**Task:** Note each line in the data holding the string "none" and report it.

**Supplied data:**
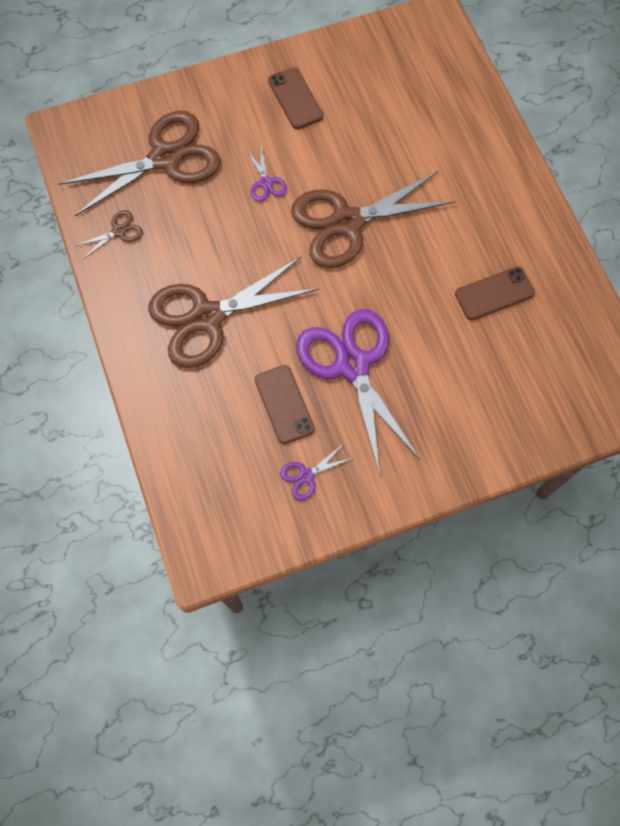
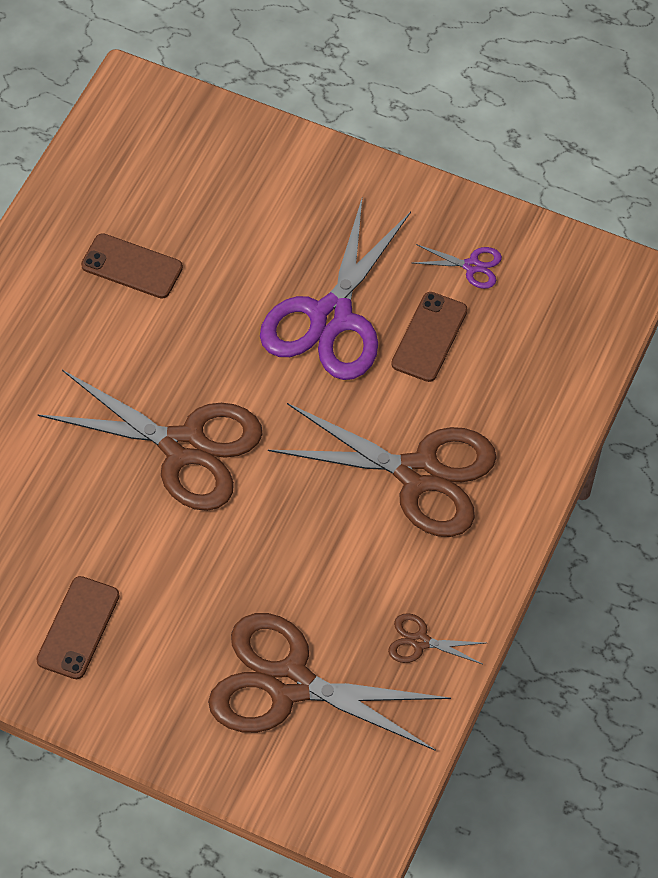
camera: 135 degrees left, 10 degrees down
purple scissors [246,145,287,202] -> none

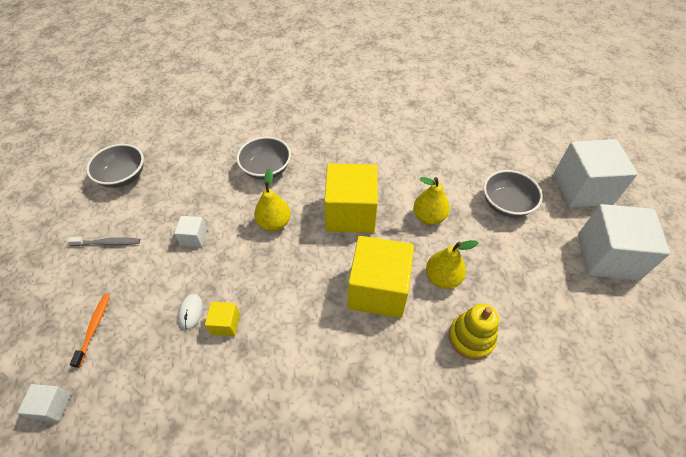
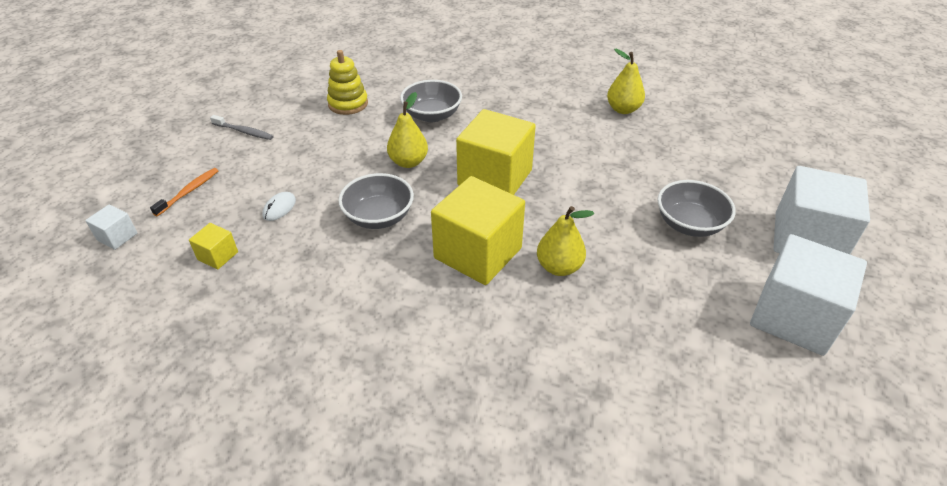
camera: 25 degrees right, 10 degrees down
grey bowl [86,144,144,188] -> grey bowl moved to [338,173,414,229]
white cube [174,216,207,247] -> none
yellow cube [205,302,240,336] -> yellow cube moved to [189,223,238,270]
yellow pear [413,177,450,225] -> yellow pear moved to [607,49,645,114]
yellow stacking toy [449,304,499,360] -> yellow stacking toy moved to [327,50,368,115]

**Solution:**
purple scissors [246,145,287,202] -> none
white cube [174,216,207,247] -> none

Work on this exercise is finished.